* _TRY IT_
From the first line to the last, retype everything below exactly, minus the pictures.

* _DATA SHOWN_
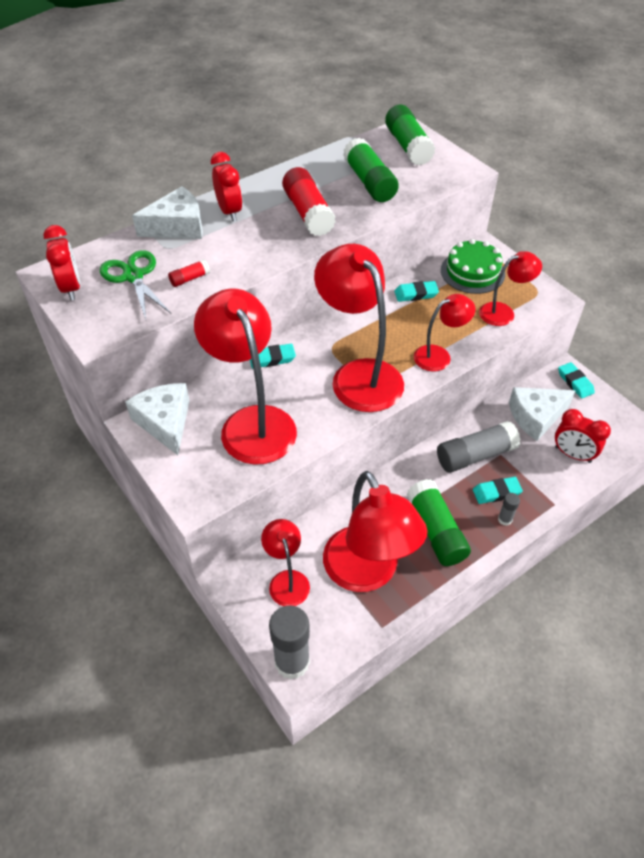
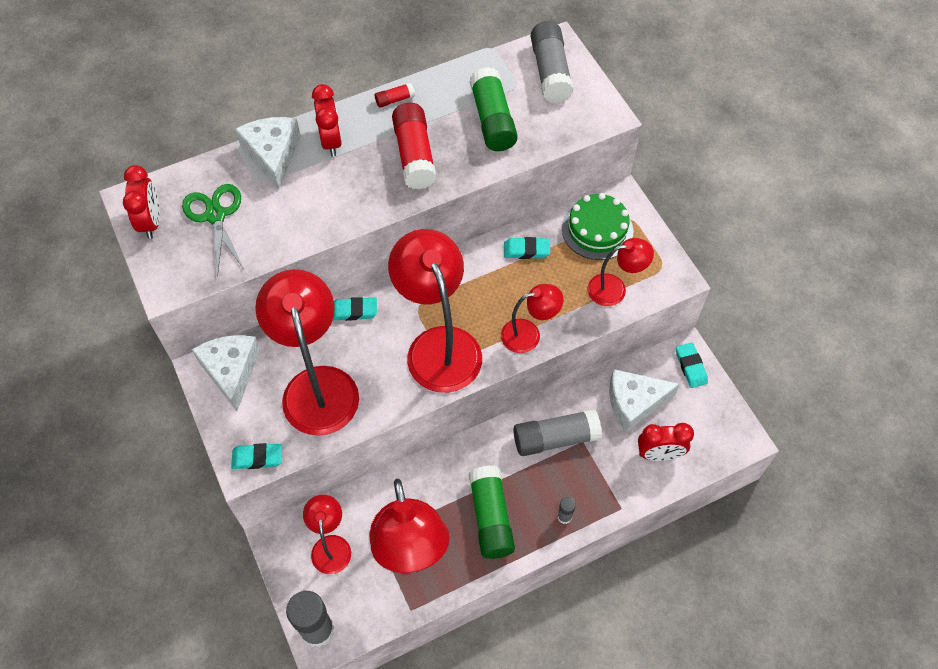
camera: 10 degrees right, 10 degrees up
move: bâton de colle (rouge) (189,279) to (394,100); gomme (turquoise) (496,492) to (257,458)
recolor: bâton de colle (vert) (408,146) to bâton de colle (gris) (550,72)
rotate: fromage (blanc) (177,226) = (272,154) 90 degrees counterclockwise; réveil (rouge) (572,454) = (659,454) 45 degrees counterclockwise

* _EXPECTED ANSWER_
camera: 10 degrees right, 10 degrees up
move: bâton de colle (rouge) (189,279) to (394,100); gomme (turquoise) (496,492) to (257,458)
recolor: bâton de colle (vert) (408,146) to bâton de colle (gris) (550,72)
rotate: fromage (blanc) (177,226) = (272,154) 90 degrees counterclockwise; réveil (rouge) (572,454) = (659,454) 45 degrees counterclockwise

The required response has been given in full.